= Scene geometry reasoning records =
========

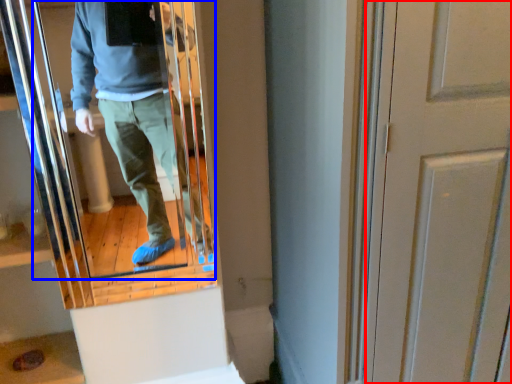
Question: Which point is further to the camera, door (highlighted by a red box) or mirror (highlighted by a blue box)?

Choices:
 (A) door
 (B) mirror

Answer: (B)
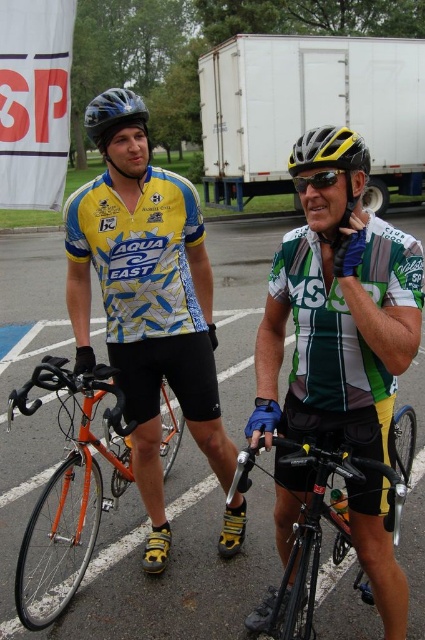
Question: Is white matte trailer truck at upper center wider than yellow and black helmet at center?

Choices:
 (A) yes
 (B) no

Answer: (A)

Question: Which of the following is the farthest from the observer?

Choices:
 (A) (306, 122)
 (B) (118, 380)
 (C) (306, 145)
 (D) (136, 97)

Answer: (A)

Question: Is yellow and black helmet at center thinner than matte black helmet at upper left?

Choices:
 (A) yes
 (B) no

Answer: (A)

Question: Which point appears farthest from the camera in this image?

Choices:
 (A) coord(22,561)
 (B) coord(374,145)
 (C) coord(113,186)

Answer: (B)

Question: Which point appears closest to the camera in this image?

Choices:
 (A) (339, 122)
 (B) (96, 109)

Answer: (B)

Question: Is green and white jersey at center thinner than yellow matte helmet at center?

Choices:
 (A) no
 (B) yes

Answer: (A)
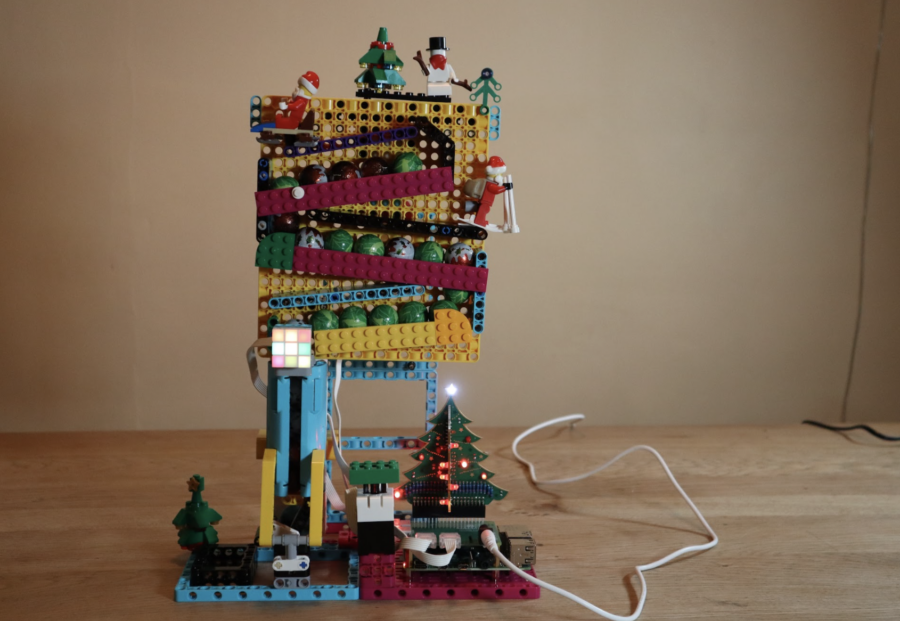
Locate an element on the screen. wood table is located at coordinates (x=784, y=533).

========

= AIM OF THE EXERCISE =
How many lines of the records above contain the word "from"? Reply with the number alone.

= FINISHED EXERCISE =
2